§ **EXERCISE**
From the records below, copy out each line that has the word "grey".

***

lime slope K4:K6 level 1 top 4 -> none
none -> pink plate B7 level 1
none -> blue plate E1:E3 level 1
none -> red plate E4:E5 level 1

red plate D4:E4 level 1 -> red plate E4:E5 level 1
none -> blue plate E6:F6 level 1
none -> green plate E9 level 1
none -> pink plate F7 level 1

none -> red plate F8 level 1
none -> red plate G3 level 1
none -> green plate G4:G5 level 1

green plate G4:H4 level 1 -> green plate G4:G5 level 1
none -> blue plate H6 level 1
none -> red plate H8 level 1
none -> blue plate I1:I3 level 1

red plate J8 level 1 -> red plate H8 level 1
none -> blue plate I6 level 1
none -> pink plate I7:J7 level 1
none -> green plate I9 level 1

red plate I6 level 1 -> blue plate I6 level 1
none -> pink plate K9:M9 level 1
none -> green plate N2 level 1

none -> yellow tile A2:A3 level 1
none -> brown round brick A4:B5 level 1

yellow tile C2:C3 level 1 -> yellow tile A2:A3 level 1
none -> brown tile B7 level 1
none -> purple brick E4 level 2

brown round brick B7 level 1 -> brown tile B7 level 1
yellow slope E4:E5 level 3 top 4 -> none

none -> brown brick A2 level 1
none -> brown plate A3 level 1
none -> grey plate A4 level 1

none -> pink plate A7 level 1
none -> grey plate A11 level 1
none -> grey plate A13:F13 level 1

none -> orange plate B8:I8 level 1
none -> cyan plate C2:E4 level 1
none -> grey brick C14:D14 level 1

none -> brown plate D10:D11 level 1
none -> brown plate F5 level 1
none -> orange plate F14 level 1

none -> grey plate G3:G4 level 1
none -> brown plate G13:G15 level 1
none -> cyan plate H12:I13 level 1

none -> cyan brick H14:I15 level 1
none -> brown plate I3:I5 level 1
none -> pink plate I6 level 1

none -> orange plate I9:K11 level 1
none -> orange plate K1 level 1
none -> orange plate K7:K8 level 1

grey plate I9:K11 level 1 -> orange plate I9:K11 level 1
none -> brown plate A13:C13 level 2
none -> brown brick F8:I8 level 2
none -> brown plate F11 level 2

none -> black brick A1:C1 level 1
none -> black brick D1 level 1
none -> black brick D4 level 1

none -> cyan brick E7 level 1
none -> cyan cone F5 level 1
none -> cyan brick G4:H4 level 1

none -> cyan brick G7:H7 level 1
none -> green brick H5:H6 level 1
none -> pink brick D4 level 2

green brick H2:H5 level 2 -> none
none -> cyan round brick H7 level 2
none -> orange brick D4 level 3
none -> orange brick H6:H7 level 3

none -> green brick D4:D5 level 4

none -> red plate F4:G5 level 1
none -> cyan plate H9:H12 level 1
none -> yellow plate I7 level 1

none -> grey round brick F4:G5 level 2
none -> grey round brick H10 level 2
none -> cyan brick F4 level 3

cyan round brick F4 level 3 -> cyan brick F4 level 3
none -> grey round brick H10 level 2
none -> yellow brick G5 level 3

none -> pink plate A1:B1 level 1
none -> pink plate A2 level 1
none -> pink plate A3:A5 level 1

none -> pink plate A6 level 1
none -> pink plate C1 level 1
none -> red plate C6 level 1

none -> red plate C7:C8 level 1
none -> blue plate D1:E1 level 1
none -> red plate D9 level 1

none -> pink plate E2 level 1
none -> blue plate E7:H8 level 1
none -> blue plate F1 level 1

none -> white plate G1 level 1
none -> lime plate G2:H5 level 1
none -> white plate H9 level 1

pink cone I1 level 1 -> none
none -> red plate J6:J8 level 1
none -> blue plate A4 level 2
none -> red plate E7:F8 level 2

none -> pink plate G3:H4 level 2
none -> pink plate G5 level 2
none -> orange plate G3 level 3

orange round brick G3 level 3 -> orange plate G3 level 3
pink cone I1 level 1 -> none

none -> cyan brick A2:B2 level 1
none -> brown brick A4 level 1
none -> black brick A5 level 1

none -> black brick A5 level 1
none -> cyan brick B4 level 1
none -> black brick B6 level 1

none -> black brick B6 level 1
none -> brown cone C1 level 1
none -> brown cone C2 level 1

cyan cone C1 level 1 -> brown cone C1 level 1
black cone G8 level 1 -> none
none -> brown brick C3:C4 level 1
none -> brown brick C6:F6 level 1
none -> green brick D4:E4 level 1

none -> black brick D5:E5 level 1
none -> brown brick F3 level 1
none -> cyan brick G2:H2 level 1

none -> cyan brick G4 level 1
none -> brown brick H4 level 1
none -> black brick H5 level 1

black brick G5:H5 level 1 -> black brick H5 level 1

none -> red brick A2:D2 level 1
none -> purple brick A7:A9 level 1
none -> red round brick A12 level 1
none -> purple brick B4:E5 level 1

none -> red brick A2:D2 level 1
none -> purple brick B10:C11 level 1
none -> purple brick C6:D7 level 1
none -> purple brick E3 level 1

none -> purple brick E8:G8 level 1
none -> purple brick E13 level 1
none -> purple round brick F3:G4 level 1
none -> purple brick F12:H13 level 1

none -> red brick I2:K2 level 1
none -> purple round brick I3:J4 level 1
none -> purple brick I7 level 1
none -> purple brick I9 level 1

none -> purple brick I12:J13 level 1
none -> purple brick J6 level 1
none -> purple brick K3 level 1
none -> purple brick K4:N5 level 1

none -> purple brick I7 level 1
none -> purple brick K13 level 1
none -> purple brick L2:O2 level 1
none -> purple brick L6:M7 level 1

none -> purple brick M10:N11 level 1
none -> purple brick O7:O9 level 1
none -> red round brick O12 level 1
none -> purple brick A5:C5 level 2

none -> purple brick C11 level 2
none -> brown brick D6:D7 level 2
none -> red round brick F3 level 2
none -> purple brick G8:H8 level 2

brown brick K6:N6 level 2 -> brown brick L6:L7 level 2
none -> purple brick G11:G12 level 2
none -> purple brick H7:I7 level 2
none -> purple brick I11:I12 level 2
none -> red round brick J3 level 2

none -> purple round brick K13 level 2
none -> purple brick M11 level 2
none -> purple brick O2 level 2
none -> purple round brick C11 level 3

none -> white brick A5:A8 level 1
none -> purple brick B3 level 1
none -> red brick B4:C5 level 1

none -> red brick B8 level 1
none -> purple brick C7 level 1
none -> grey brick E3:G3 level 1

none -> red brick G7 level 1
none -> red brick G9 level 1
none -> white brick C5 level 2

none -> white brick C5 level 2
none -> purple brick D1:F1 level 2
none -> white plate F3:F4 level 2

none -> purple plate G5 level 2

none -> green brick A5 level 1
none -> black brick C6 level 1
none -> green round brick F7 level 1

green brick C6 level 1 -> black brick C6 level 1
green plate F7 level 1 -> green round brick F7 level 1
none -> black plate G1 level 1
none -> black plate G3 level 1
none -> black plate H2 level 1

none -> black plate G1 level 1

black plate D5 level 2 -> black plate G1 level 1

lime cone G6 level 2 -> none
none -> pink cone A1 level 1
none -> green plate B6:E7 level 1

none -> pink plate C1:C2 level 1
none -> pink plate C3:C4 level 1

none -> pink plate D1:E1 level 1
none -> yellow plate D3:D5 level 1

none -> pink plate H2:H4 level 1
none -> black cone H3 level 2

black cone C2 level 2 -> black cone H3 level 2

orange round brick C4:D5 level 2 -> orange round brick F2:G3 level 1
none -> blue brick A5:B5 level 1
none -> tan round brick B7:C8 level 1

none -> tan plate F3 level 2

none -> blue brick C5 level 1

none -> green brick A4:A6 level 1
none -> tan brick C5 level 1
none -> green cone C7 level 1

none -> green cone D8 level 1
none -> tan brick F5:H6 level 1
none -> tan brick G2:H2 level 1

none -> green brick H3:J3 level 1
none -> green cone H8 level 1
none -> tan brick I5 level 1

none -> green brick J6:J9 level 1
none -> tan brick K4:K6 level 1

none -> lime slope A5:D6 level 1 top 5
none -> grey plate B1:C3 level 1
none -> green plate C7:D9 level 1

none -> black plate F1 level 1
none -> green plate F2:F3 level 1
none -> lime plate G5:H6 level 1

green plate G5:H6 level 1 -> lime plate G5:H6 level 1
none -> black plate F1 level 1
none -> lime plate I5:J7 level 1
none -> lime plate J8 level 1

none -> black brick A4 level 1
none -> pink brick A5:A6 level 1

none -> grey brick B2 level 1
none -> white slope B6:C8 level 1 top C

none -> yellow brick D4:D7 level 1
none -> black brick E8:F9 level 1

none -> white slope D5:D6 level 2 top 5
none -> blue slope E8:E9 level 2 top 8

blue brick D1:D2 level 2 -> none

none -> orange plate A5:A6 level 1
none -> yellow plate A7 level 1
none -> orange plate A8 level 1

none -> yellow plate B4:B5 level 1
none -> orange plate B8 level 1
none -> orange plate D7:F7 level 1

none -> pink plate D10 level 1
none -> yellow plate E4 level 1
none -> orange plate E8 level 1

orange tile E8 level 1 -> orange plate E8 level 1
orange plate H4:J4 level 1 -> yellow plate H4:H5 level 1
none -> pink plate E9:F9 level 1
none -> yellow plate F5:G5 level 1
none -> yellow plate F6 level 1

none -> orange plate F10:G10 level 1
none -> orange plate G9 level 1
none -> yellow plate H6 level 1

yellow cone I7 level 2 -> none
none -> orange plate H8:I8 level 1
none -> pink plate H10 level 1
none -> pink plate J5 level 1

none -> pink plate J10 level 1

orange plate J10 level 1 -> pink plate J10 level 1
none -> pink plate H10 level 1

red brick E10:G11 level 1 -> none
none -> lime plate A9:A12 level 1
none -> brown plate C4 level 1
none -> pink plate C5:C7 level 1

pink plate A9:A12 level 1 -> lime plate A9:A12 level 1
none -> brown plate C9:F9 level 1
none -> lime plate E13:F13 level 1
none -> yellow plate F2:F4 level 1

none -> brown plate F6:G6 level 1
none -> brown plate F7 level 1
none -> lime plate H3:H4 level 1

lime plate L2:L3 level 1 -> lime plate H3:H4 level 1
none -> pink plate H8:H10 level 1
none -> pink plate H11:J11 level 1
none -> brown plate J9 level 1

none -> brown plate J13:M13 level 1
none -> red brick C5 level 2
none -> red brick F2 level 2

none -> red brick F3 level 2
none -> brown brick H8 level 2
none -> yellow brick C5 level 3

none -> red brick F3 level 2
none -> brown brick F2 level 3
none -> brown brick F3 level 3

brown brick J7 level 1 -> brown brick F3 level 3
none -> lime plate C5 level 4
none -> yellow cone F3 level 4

***

§ **WRITTEN SOLUTION**
none -> grey plate A4 level 1
none -> grey plate A11 level 1
none -> grey plate A13:F13 level 1
none -> grey brick C14:D14 level 1
none -> grey plate G3:G4 level 1
grey plate I9:K11 level 1 -> orange plate I9:K11 level 1
none -> grey round brick F4:G5 level 2
none -> grey round brick H10 level 2
none -> grey round brick H10 level 2
none -> grey brick E3:G3 level 1
none -> grey plate B1:C3 level 1
none -> grey brick B2 level 1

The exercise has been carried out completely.